> What is needed: Lines with "green" in the entries below: count them and reply with the number alone.

> Data for processing:
-- Opening Marker --

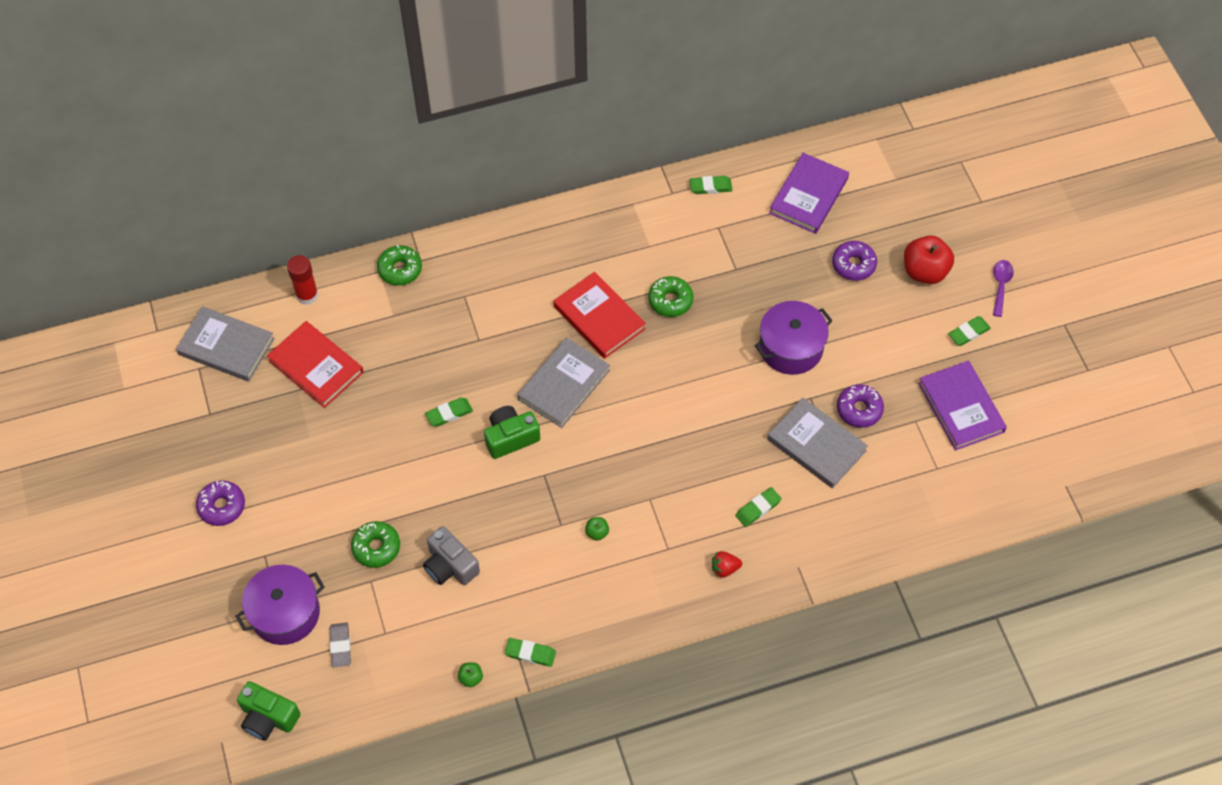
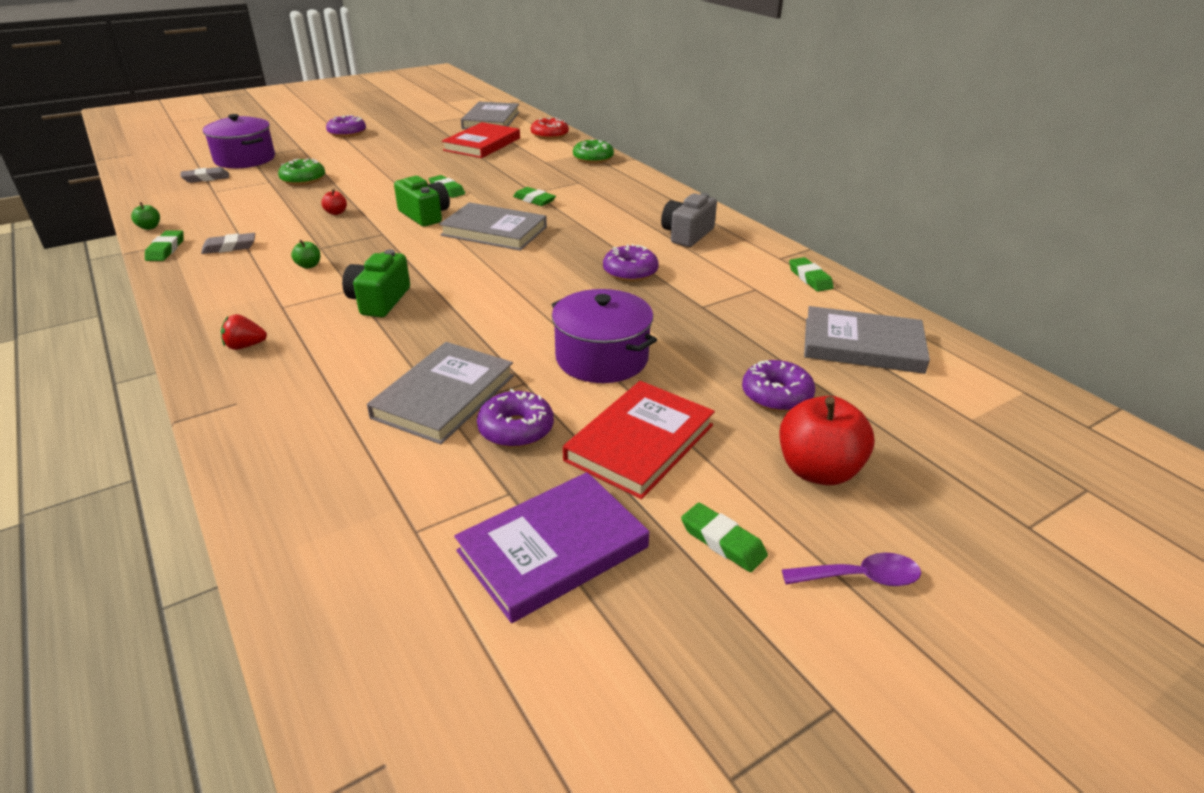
camera: 75 degrees right, 25 degrees down
green camera [237,681,301,741] -> green camera moved to [342,249,410,317]
red glue stick [287,255,319,305] -> red donut [531,117,569,140]
grey camera [423,526,480,585] -> grey camera moved to [661,193,717,247]
red book [553,272,646,359] -> red book moved to [563,381,715,499]
green donut [648,276,693,317] -> purple donut [603,244,659,282]
red strawberry [712,551,742,578] -> red strawberry turned 75 degrees counterclockwise [221,314,267,350]
green eraser [735,487,782,527] -> green eraser moved to [513,187,556,206]
purple book [769,153,849,234] -> grey book [804,306,930,374]
none -> grey eraser [201,233,255,254]
none -> red apple [321,189,347,215]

-- Closing Marker --

> Output below: 3